━━━ Source material
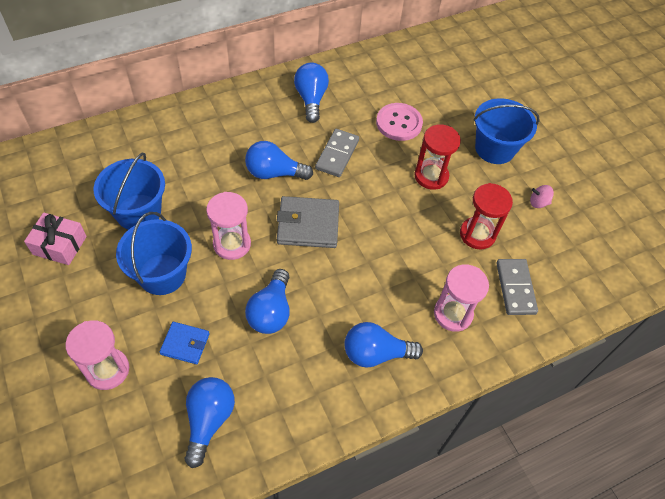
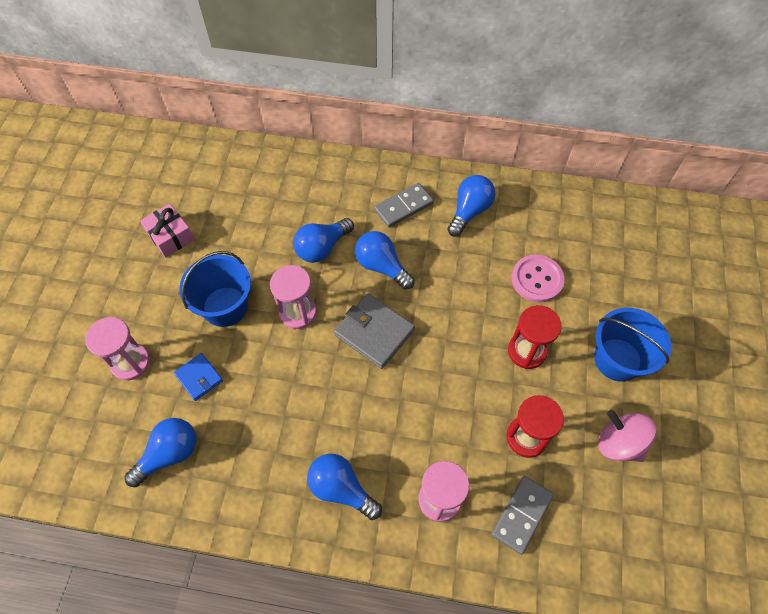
camera: 40 degrees right, 5 degrees up
(138, 212) = (246, 241): blue bucket -> none
(271, 311) = (284, 393): blue light bulb -> blue light bulb (322, 248)
(337, 154) = (452, 279): grey domino -> grey domino (403, 206)
(538, 203) = (619, 443): pink spinning top -> pink spinning top, size x1.92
━━━━━━
Leave out the images and copy every record above exactly.

camera: 40 degrees right, 5 degrees up
(138, 212) = (246, 241): blue bucket -> none
(271, 311) = (284, 393): blue light bulb -> blue light bulb (322, 248)
(337, 154) = (452, 279): grey domino -> grey domino (403, 206)
(538, 203) = (619, 443): pink spinning top -> pink spinning top, size x1.92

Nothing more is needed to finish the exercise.